**PROBLEM DESCRIPTION:**
Repeat all entries exactly.

**RECORDS SHOWN:**
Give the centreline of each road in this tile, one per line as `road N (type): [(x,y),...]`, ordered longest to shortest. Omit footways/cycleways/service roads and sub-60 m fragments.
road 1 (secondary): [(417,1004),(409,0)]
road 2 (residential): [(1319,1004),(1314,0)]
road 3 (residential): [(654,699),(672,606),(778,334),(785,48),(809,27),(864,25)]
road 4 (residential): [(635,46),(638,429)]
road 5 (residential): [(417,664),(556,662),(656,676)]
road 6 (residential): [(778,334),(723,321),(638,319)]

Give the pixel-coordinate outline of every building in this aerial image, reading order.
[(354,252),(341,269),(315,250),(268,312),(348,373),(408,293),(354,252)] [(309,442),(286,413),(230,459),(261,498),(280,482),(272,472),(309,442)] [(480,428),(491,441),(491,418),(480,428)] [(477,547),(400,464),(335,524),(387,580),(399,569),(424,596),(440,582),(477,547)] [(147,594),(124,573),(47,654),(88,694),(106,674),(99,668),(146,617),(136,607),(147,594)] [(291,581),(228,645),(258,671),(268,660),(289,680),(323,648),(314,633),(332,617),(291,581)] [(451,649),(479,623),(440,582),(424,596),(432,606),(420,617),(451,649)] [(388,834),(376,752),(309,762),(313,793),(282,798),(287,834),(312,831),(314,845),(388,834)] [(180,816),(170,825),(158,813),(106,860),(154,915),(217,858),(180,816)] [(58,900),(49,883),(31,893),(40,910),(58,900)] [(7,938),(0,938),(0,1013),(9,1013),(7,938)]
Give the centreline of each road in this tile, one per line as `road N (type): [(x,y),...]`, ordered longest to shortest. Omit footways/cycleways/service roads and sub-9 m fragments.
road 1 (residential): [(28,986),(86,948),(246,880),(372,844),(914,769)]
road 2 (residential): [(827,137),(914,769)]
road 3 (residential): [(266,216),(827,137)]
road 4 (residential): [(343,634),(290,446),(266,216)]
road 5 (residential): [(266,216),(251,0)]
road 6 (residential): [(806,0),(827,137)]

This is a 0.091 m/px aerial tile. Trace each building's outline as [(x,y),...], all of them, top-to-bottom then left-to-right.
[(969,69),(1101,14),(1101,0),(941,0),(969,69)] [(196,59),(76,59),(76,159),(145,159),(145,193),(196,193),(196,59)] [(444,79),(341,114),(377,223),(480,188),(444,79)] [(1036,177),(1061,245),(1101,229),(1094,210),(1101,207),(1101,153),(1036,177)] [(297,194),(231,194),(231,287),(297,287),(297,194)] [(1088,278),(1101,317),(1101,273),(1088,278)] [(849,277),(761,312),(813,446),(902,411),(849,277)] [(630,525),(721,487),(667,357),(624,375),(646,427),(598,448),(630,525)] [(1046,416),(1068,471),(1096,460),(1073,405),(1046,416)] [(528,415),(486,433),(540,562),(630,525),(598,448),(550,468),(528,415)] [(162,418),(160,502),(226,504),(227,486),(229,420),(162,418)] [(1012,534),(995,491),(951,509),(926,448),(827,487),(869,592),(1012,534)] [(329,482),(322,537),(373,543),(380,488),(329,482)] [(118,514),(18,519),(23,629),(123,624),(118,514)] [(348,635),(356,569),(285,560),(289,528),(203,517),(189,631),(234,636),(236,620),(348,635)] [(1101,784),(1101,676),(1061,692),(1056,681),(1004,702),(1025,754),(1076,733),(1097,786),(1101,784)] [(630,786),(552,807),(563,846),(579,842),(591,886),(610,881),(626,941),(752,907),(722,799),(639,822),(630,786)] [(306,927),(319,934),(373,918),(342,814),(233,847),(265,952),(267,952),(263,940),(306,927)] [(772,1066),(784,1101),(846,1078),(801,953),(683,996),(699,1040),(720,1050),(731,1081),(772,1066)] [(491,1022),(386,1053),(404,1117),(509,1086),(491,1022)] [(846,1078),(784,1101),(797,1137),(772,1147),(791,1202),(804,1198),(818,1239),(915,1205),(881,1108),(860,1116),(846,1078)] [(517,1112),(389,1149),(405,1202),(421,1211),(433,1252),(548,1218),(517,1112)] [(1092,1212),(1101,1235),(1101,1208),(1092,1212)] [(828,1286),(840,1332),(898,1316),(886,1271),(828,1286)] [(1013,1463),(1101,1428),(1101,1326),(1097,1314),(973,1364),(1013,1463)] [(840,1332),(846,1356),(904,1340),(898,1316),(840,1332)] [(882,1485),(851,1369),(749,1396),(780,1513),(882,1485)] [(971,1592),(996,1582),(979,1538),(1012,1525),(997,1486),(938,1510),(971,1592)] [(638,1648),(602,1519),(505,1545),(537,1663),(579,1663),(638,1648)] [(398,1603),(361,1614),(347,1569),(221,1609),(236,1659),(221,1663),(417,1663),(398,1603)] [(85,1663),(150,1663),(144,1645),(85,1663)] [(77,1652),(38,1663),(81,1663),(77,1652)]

**EXPECTED OUTPUT:**
Give the centreline of each road in this tile, one per line as `road N (type): [(x,y),...]`, ordered longest to shortest. Omit footways/cycleways/service roads and sub-60 m fragments.
road 1 (secondary): [(417,1004),(409,0)]
road 2 (residential): [(1319,1004),(1314,0)]
road 3 (residential): [(654,699),(672,606),(778,334),(785,48),(809,27),(864,25)]
road 4 (residential): [(635,46),(638,429)]
road 5 (residential): [(417,664),(556,662),(656,676)]
road 6 (residential): [(778,334),(723,321),(638,319)]

Give the pixel-coordinate outline of every building in this aerial image, reading order.
[(354,252),(341,269),(315,250),(268,312),(348,373),(408,293),(354,252)] [(309,442),(286,413),(230,459),(261,498),(280,482),(272,472),(309,442)] [(480,428),(491,441),(491,418),(480,428)] [(477,547),(400,464),(335,524),(387,580),(399,569),(424,596),(440,582),(477,547)] [(147,594),(124,573),(47,654),(88,694),(106,674),(99,668),(146,617),(136,607),(147,594)] [(291,581),(228,645),(258,671),(268,660),(289,680),(323,648),(314,633),(332,617),(291,581)] [(451,649),(479,623),(440,582),(424,596),(432,606),(420,617),(451,649)] [(388,834),(376,752),(309,762),(313,793),(282,798),(287,834),(312,831),(314,845),(388,834)] [(180,816),(170,825),(158,813),(106,860),(154,915),(217,858),(180,816)] [(58,900),(49,883),(31,893),(40,910),(58,900)] [(7,938),(0,938),(0,1013),(9,1013),(7,938)]
Give the centreline of each road in this tile, one per line as `road N (type): [(x,y),...]`, ordered longest to shortest. Omit footways/cycleways/service roads and sub-9 m fragments.
road 1 (residential): [(28,986),(86,948),(246,880),(372,844),(914,769)]
road 2 (residential): [(827,137),(914,769)]
road 3 (residential): [(266,216),(827,137)]
road 4 (residential): [(343,634),(290,446),(266,216)]
road 5 (residential): [(266,216),(251,0)]
road 6 (residential): [(806,0),(827,137)]

This is a 0.091 m/px aerial tile. Trace each building's outline as [(x,y),...], all of them, top-to-bottom then left-to-right.
[(969,69),(1101,14),(1101,0),(941,0),(969,69)] [(196,59),(76,59),(76,159),(145,159),(145,193),(196,193),(196,59)] [(444,79),(341,114),(377,223),(480,188),(444,79)] [(1036,177),(1061,245),(1101,229),(1094,210),(1101,207),(1101,153),(1036,177)] [(297,194),(231,194),(231,287),(297,287),(297,194)] [(1088,278),(1101,317),(1101,273),(1088,278)] [(849,277),(761,312),(813,446),(902,411),(849,277)] [(630,525),(721,487),(667,357),(624,375),(646,427),(598,448),(630,525)] [(1046,416),(1068,471),(1096,460),(1073,405),(1046,416)] [(528,415),(486,433),(540,562),(630,525),(598,448),(550,468),(528,415)] [(162,418),(160,502),(226,504),(227,486),(229,420),(162,418)] [(1012,534),(995,491),(951,509),(926,448),(827,487),(869,592),(1012,534)] [(329,482),(322,537),(373,543),(380,488),(329,482)] [(118,514),(18,519),(23,629),(123,624),(118,514)] [(348,635),(356,569),(285,560),(289,528),(203,517),(189,631),(234,636),(236,620),(348,635)] [(1101,784),(1101,676),(1061,692),(1056,681),(1004,702),(1025,754),(1076,733),(1097,786),(1101,784)] [(630,786),(552,807),(563,846),(579,842),(591,886),(610,881),(626,941),(752,907),(722,799),(639,822),(630,786)] [(306,927),(319,934),(373,918),(342,814),(233,847),(265,952),(267,952),(263,940),(306,927)] [(772,1066),(784,1101),(846,1078),(801,953),(683,996),(699,1040),(720,1050),(731,1081),(772,1066)] [(491,1022),(386,1053),(404,1117),(509,1086),(491,1022)] [(846,1078),(784,1101),(797,1137),(772,1147),(791,1202),(804,1198),(818,1239),(915,1205),(881,1108),(860,1116),(846,1078)] [(517,1112),(389,1149),(405,1202),(421,1211),(433,1252),(548,1218),(517,1112)] [(1092,1212),(1101,1235),(1101,1208),(1092,1212)] [(828,1286),(840,1332),(898,1316),(886,1271),(828,1286)] [(1013,1463),(1101,1428),(1101,1326),(1097,1314),(973,1364),(1013,1463)] [(840,1332),(846,1356),(904,1340),(898,1316),(840,1332)] [(882,1485),(851,1369),(749,1396),(780,1513),(882,1485)] [(971,1592),(996,1582),(979,1538),(1012,1525),(997,1486),(938,1510),(971,1592)] [(638,1648),(602,1519),(505,1545),(537,1663),(579,1663),(638,1648)] [(398,1603),(361,1614),(347,1569),(221,1609),(236,1659),(221,1663),(417,1663),(398,1603)] [(85,1663),(150,1663),(144,1645),(85,1663)] [(77,1652),(38,1663),(81,1663),(77,1652)]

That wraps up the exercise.